Search term "none": please show all lines in the listing that contain it.
------ Listed entries
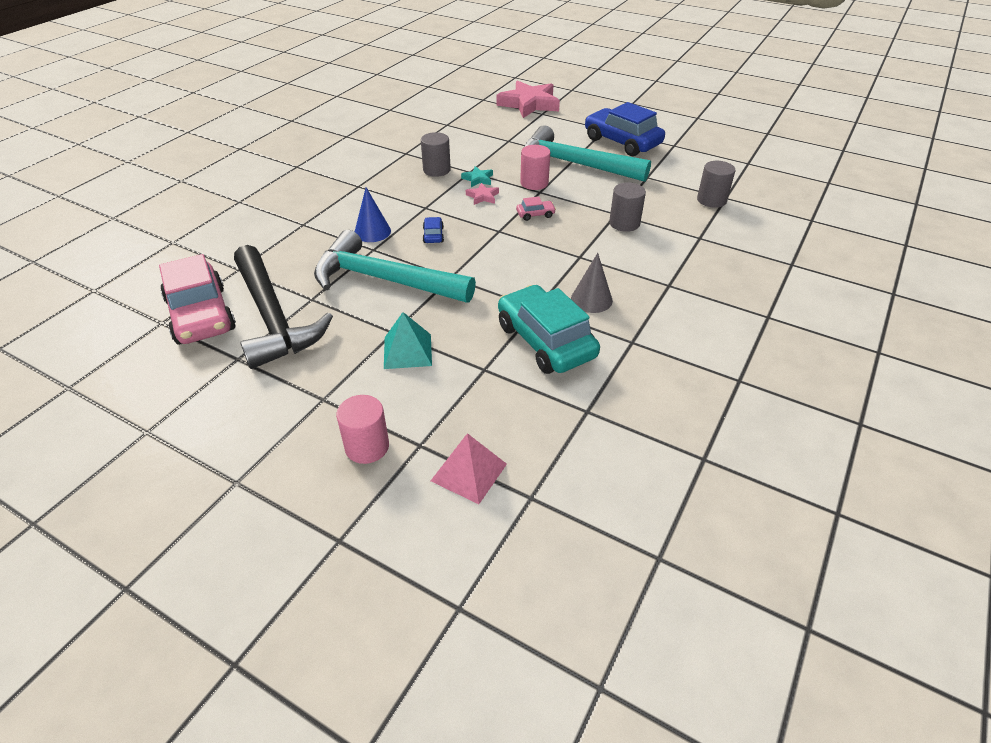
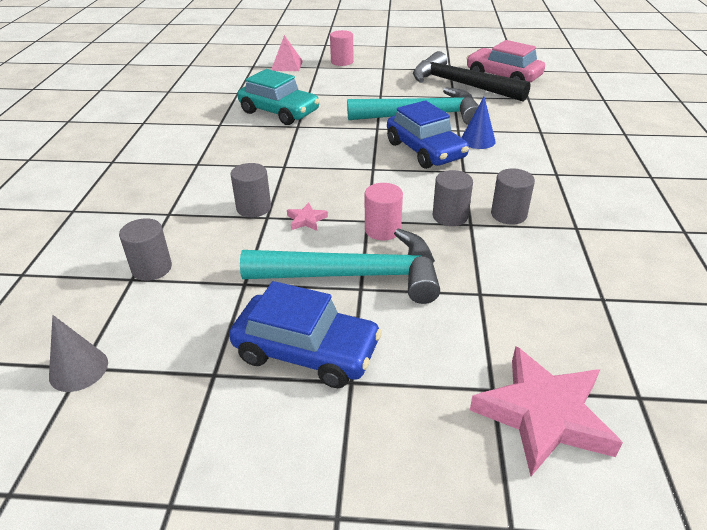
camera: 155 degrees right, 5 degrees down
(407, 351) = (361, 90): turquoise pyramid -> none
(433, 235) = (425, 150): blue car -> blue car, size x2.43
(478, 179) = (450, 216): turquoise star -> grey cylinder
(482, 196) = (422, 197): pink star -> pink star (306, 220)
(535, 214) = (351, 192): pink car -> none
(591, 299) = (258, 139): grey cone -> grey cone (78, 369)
------------
▶ **Task response**
(407, 351) = (361, 90): turquoise pyramid -> none
(535, 214) = (351, 192): pink car -> none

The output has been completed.